*Instructions for the task*: Type out every line below exactly as it reads.

═══ Study material

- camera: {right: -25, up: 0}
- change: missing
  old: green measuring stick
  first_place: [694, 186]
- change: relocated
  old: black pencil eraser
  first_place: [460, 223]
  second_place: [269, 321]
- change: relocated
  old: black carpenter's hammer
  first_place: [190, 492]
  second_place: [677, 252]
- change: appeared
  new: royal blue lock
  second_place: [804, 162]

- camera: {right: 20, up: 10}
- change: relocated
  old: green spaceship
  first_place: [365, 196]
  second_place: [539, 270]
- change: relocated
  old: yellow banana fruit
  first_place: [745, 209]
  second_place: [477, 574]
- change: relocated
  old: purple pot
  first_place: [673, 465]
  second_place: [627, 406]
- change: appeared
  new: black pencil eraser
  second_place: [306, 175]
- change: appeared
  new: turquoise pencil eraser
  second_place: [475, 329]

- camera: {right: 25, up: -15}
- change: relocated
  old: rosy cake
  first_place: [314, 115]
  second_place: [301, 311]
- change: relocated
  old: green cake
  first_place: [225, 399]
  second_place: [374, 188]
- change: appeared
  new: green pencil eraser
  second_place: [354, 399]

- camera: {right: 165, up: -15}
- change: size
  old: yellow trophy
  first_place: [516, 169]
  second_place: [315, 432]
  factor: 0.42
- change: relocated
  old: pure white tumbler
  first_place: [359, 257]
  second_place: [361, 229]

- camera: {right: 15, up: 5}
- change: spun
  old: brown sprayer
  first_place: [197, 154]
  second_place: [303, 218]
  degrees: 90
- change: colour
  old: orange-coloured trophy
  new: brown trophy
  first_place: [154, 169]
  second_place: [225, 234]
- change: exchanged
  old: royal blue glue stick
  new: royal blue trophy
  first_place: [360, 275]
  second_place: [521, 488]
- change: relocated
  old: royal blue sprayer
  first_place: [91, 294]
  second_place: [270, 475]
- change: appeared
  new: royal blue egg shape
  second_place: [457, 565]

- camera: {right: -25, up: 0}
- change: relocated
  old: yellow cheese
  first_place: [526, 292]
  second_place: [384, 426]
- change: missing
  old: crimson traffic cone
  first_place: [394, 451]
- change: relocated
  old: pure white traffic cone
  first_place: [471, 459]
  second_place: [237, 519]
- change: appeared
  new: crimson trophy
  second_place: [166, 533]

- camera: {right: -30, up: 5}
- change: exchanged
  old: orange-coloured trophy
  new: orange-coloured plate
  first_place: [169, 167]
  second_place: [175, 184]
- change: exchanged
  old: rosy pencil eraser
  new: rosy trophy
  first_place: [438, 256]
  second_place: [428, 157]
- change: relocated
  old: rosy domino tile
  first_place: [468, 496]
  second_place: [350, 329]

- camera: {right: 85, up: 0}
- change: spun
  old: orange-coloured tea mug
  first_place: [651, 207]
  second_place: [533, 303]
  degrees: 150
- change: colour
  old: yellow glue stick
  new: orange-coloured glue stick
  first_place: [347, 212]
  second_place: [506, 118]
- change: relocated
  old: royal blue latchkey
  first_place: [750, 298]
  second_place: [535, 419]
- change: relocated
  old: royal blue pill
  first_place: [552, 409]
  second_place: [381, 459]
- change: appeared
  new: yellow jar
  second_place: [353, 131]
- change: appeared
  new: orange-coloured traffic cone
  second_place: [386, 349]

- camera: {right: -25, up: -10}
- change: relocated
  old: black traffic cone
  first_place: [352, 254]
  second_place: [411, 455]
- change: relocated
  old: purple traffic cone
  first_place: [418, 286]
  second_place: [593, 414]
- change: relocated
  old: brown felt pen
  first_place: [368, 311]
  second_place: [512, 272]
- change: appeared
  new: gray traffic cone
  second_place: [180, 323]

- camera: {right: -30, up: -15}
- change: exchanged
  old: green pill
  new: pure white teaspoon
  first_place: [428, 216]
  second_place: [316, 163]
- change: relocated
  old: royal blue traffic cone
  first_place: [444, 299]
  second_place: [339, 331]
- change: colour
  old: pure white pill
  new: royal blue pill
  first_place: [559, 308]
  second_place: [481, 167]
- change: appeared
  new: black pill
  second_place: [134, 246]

══════

*Expected answer*:
- camera: {right: -25, up: 0}
- change: missing
  old: green measuring stick
  first_place: [694, 186]
- change: relocated
  old: black pencil eraser
  first_place: [460, 223]
  second_place: [269, 321]
- change: relocated
  old: black carpenter's hammer
  first_place: [190, 492]
  second_place: [677, 252]
- change: appeared
  new: royal blue lock
  second_place: [804, 162]

- camera: {right: 20, up: 10}
- change: relocated
  old: green spaceship
  first_place: [365, 196]
  second_place: [539, 270]
- change: relocated
  old: yellow banana fruit
  first_place: [745, 209]
  second_place: [477, 574]
- change: relocated
  old: purple pot
  first_place: [673, 465]
  second_place: [627, 406]
- change: appeared
  new: black pencil eraser
  second_place: [306, 175]
- change: appeared
  new: turquoise pencil eraser
  second_place: [475, 329]

- camera: {right: 25, up: -15}
- change: relocated
  old: rosy cake
  first_place: [314, 115]
  second_place: [301, 311]
- change: relocated
  old: green cake
  first_place: [225, 399]
  second_place: [374, 188]
- change: appeared
  new: green pencil eraser
  second_place: [354, 399]

- camera: {right: 165, up: -15}
- change: size
  old: yellow trophy
  first_place: [516, 169]
  second_place: [315, 432]
  factor: 0.42
- change: relocated
  old: pure white tumbler
  first_place: [359, 257]
  second_place: [361, 229]

- camera: {right: 15, up: 5}
- change: spun
  old: brown sprayer
  first_place: [197, 154]
  second_place: [303, 218]
  degrees: 90
- change: colour
  old: orange-coloured trophy
  new: brown trophy
  first_place: [154, 169]
  second_place: [225, 234]
- change: exchanged
  old: royal blue glue stick
  new: royal blue trophy
  first_place: [360, 275]
  second_place: [521, 488]
- change: relocated
  old: royal blue sprayer
  first_place: [91, 294]
  second_place: [270, 475]
- change: appeared
  new: royal blue egg shape
  second_place: [457, 565]

- camera: {right: -25, up: 0}
- change: relocated
  old: yellow cheese
  first_place: [526, 292]
  second_place: [384, 426]
- change: missing
  old: crimson traffic cone
  first_place: [394, 451]
- change: relocated
  old: pure white traffic cone
  first_place: [471, 459]
  second_place: [237, 519]
- change: appeared
  new: crimson trophy
  second_place: [166, 533]

- camera: {right: -30, up: 5}
- change: exchanged
  old: orange-coloured trophy
  new: orange-coloured plate
  first_place: [169, 167]
  second_place: [175, 184]
- change: exchanged
  old: rosy pencil eraser
  new: rosy trophy
  first_place: [438, 256]
  second_place: [428, 157]
- change: relocated
  old: rosy domino tile
  first_place: [468, 496]
  second_place: [350, 329]

- camera: {right: 85, up: 0}
- change: spun
  old: orange-coloured tea mug
  first_place: [651, 207]
  second_place: [533, 303]
  degrees: 150
- change: colour
  old: yellow glue stick
  new: orange-coloured glue stick
  first_place: [347, 212]
  second_place: [506, 118]
- change: relocated
  old: royal blue latchkey
  first_place: [750, 298]
  second_place: [535, 419]
- change: relocated
  old: royal blue pill
  first_place: [552, 409]
  second_place: [381, 459]
- change: appeared
  new: yellow jar
  second_place: [353, 131]
- change: appeared
  new: orange-coloured traffic cone
  second_place: [386, 349]

- camera: {right: -25, up: -10}
- change: relocated
  old: black traffic cone
  first_place: [352, 254]
  second_place: [411, 455]
- change: relocated
  old: purple traffic cone
  first_place: [418, 286]
  second_place: [593, 414]
- change: relocated
  old: brown felt pen
  first_place: [368, 311]
  second_place: [512, 272]
- change: appeared
  new: gray traffic cone
  second_place: [180, 323]

- camera: {right: -30, up: -15}
- change: exchanged
  old: green pill
  new: pure white teaspoon
  first_place: [428, 216]
  second_place: [316, 163]
- change: relocated
  old: royal blue traffic cone
  first_place: [444, 299]
  second_place: [339, 331]
- change: colour
  old: pure white pill
  new: royal blue pill
  first_place: [559, 308]
  second_place: [481, 167]
- change: appeared
  new: black pill
  second_place: [134, 246]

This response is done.